Exercise input -
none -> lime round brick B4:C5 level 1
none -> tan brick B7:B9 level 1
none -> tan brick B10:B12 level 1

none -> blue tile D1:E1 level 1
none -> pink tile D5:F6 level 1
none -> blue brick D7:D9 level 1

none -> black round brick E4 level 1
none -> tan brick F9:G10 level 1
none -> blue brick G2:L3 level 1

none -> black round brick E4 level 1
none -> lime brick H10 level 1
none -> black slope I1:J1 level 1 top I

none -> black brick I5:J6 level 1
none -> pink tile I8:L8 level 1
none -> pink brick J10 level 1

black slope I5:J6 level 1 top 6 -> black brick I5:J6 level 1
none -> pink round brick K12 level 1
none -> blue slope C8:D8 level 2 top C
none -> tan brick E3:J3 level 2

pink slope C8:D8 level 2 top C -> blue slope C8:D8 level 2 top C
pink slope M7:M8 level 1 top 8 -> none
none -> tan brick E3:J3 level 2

==

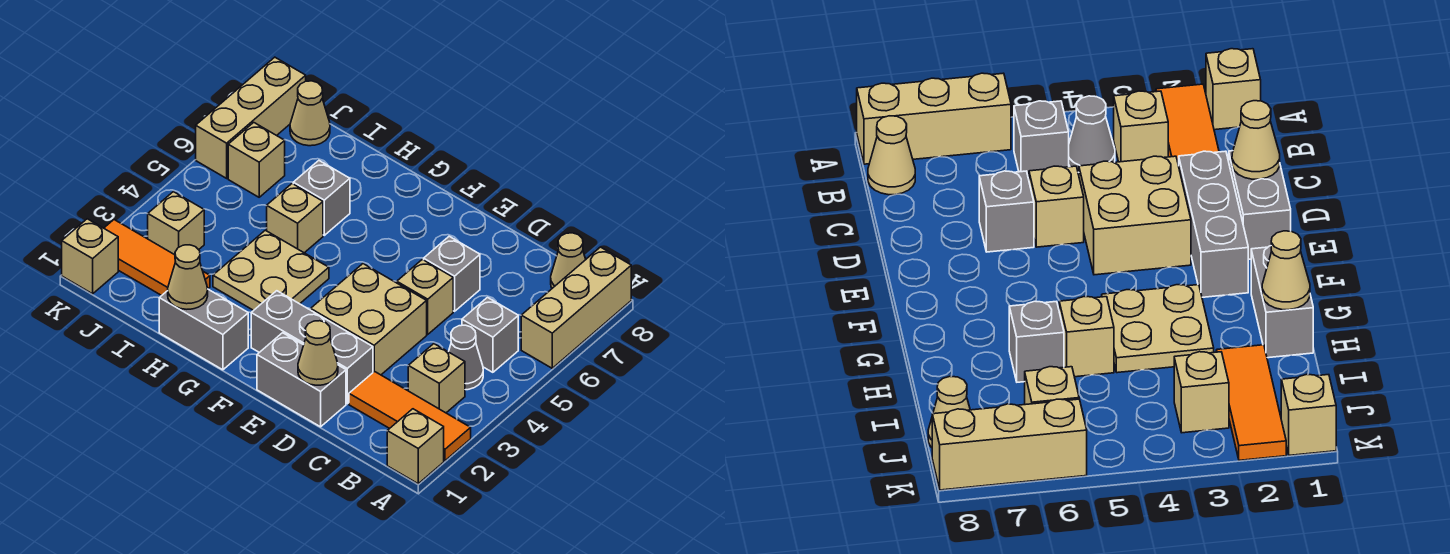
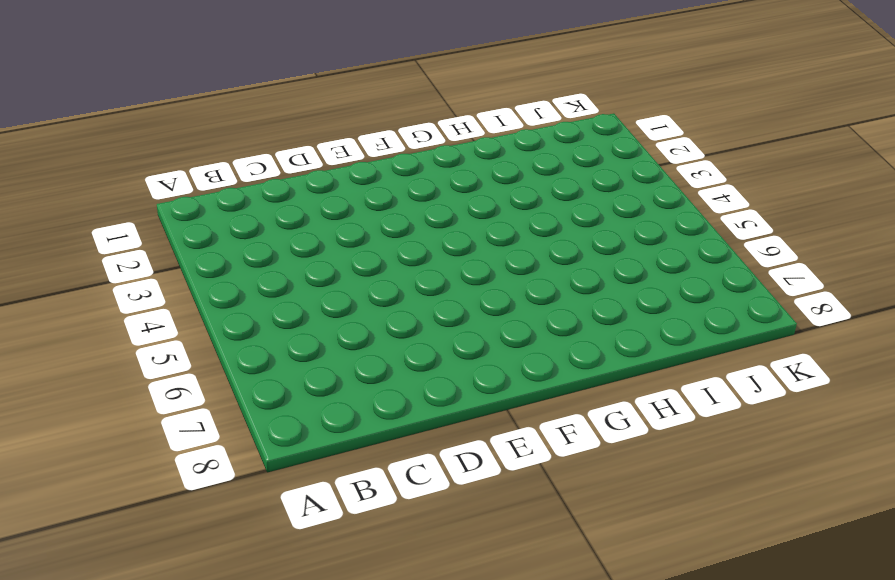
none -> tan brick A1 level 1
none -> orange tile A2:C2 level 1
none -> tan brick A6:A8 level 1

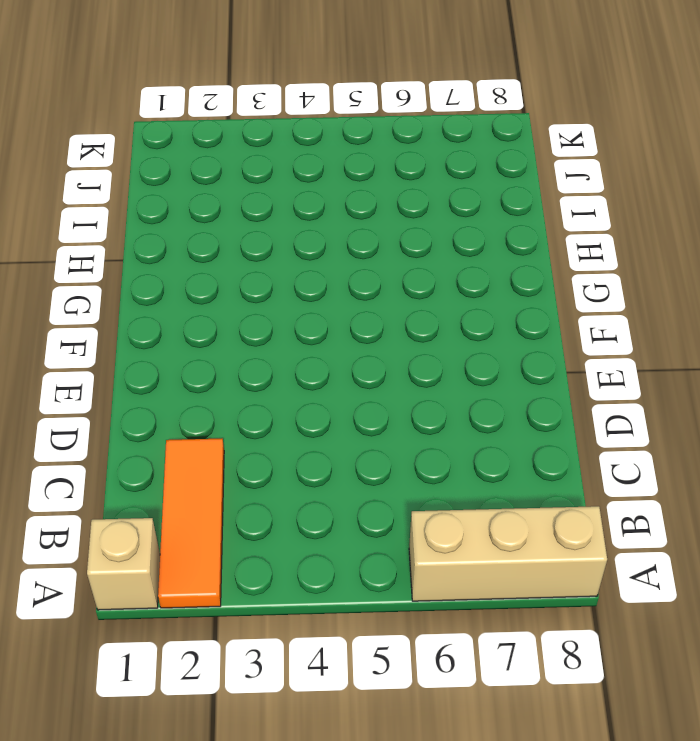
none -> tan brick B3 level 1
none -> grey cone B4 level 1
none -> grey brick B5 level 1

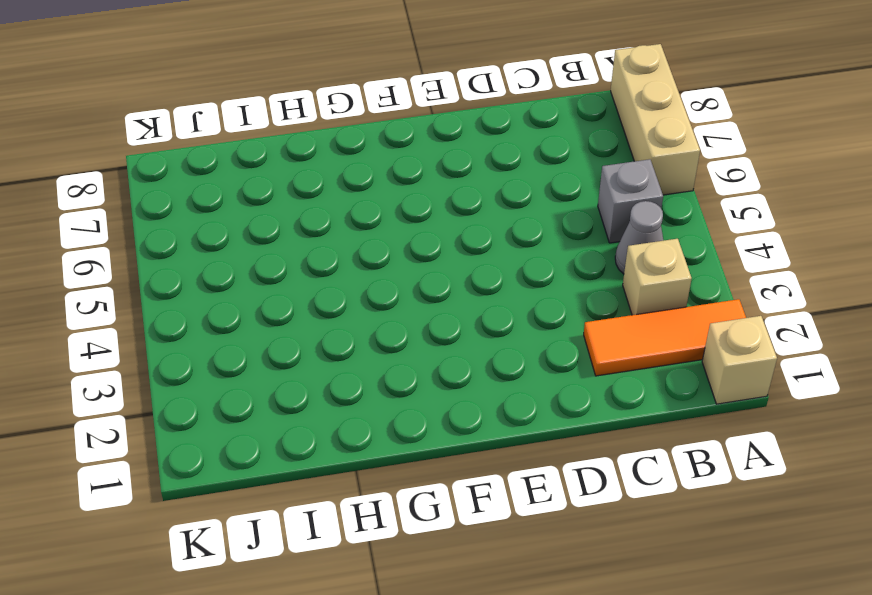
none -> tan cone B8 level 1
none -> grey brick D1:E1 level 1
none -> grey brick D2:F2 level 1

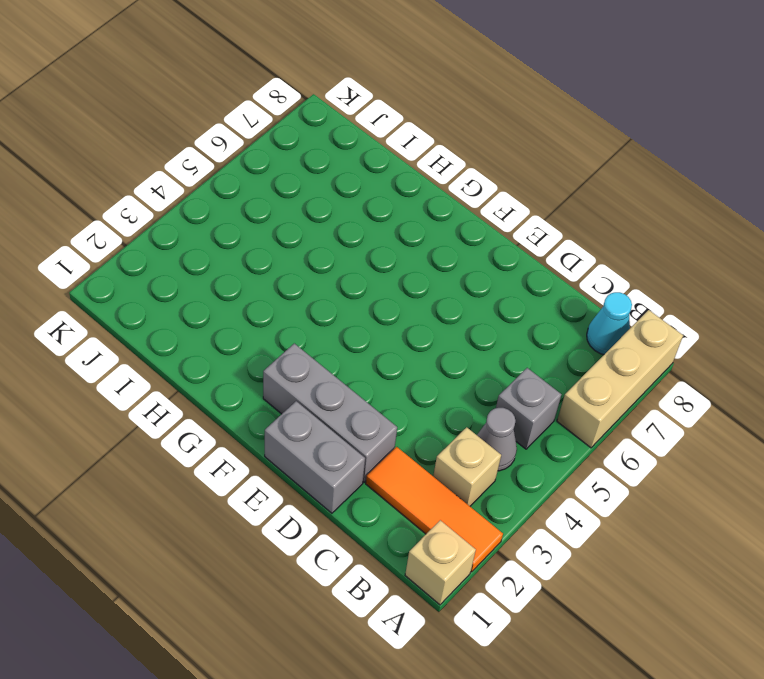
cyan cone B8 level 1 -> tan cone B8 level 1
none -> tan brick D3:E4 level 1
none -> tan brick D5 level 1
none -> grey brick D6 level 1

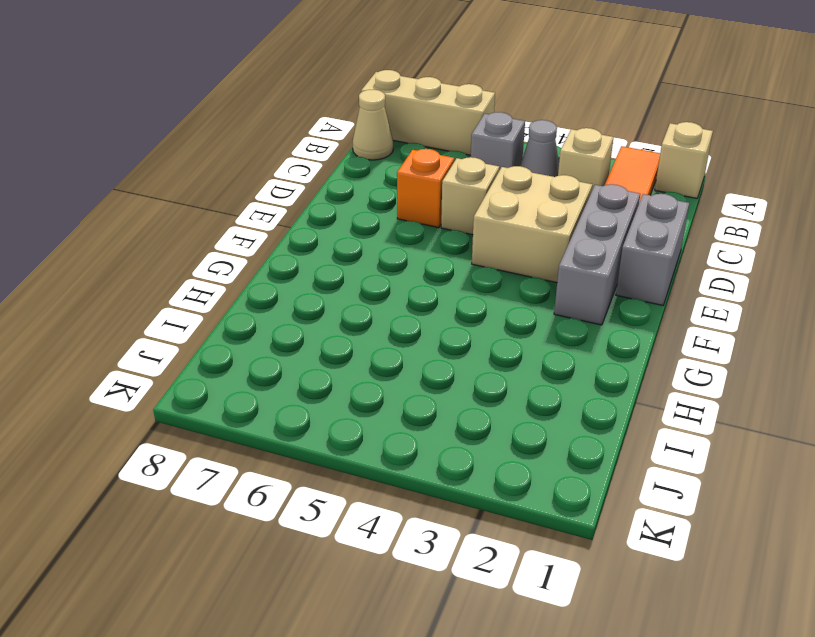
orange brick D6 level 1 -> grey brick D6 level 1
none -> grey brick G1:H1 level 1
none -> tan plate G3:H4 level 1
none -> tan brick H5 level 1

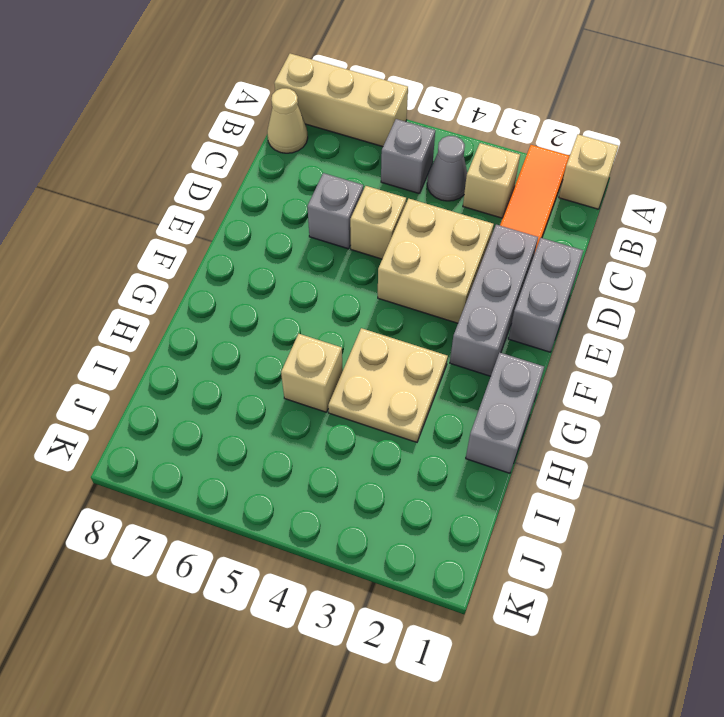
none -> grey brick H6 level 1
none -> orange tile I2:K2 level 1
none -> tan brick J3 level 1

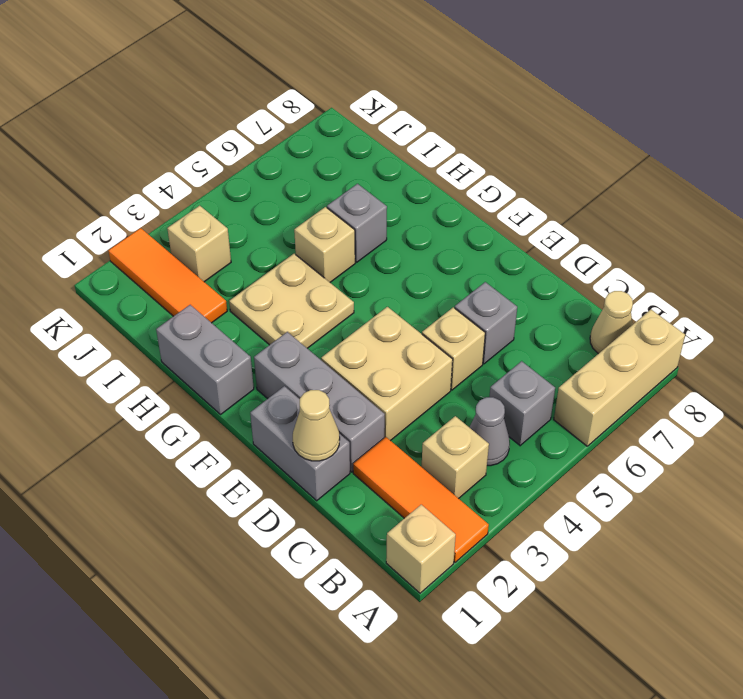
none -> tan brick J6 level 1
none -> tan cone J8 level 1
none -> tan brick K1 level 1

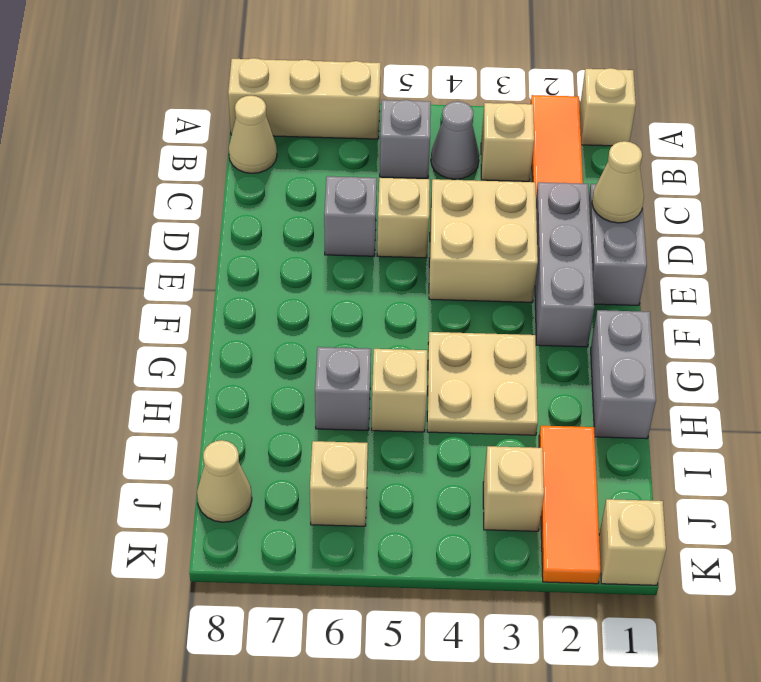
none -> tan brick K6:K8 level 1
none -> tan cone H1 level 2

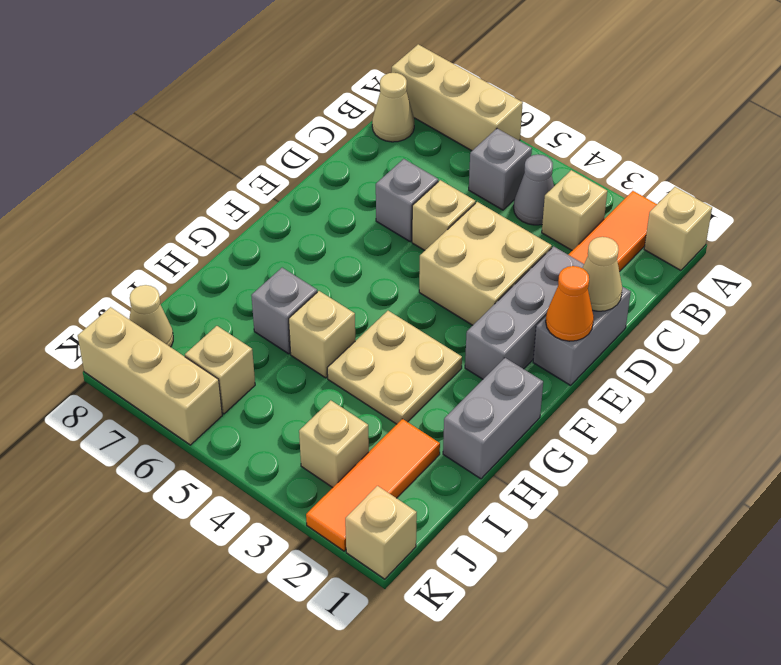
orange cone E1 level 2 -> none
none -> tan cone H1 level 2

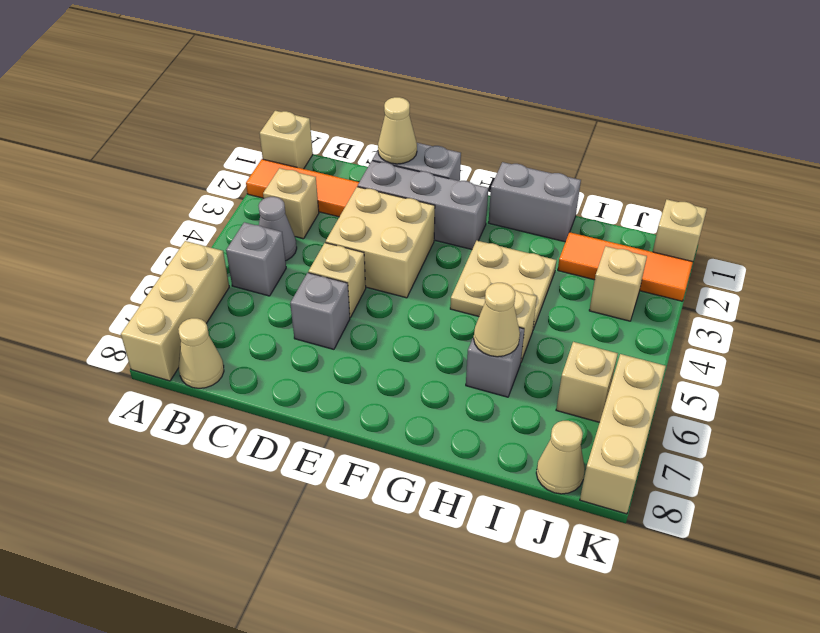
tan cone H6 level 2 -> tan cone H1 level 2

Directions -
Show every line from the entries that includes the word "pink".

Output of the exercise -
none -> pink tile D5:F6 level 1
none -> pink tile I8:L8 level 1
none -> pink brick J10 level 1
none -> pink round brick K12 level 1
pink slope C8:D8 level 2 top C -> blue slope C8:D8 level 2 top C
pink slope M7:M8 level 1 top 8 -> none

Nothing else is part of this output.